About this exercise. The lines from the one holding "RELAY1 pin IN2: B5 -> A2" to the end of the records below, exactly as written, are the only thing to return.
(Material supplied Opens)
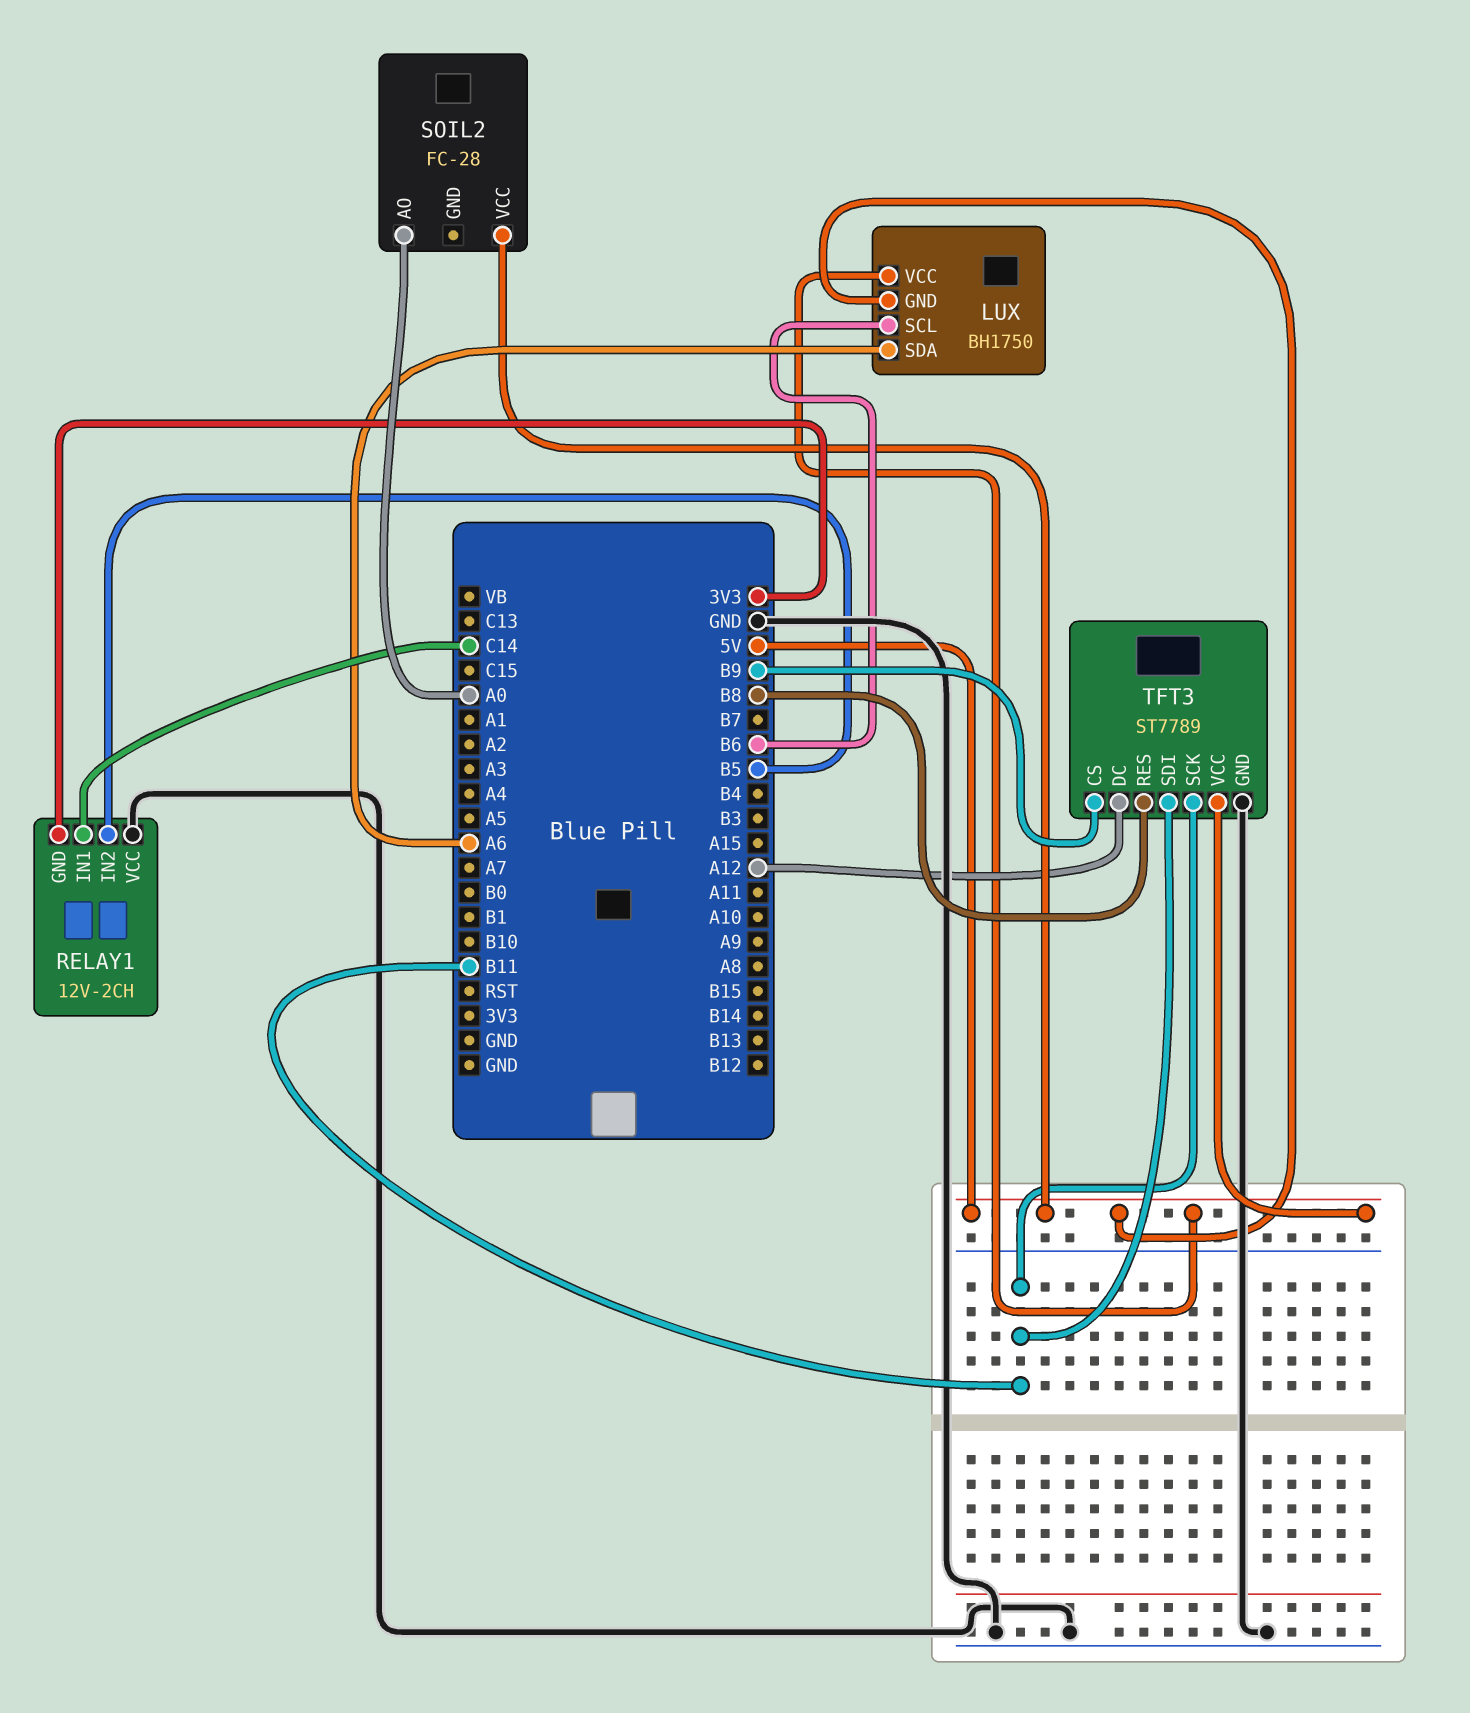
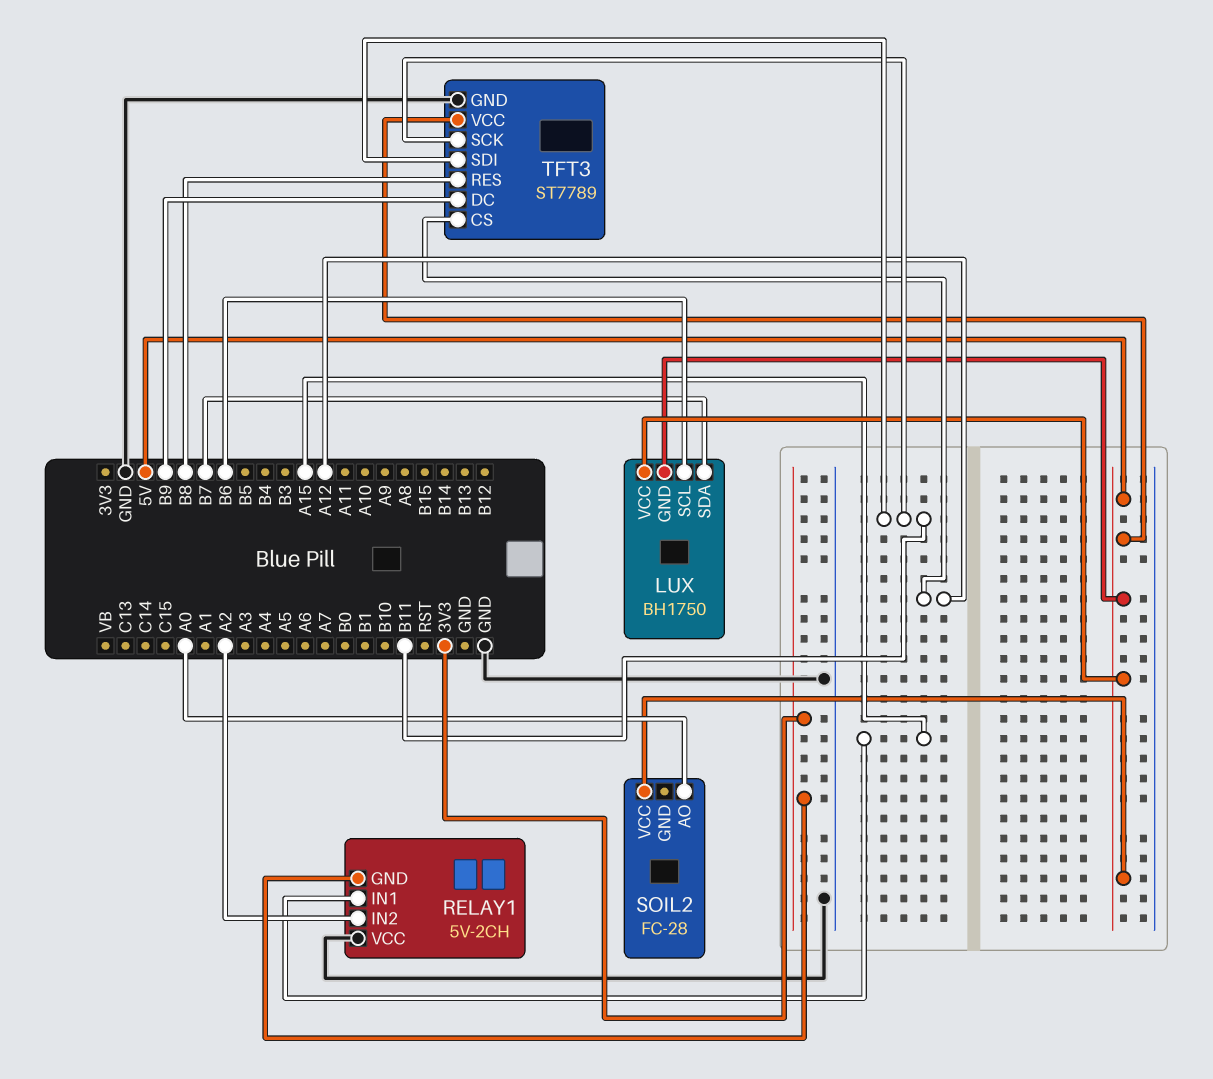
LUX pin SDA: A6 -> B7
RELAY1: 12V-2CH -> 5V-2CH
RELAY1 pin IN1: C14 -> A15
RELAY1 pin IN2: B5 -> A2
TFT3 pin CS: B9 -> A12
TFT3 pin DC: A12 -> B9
(Material supplied Closes)
Exercise output.
RELAY1 pin IN2: B5 -> A2
TFT3 pin CS: B9 -> A12
TFT3 pin DC: A12 -> B9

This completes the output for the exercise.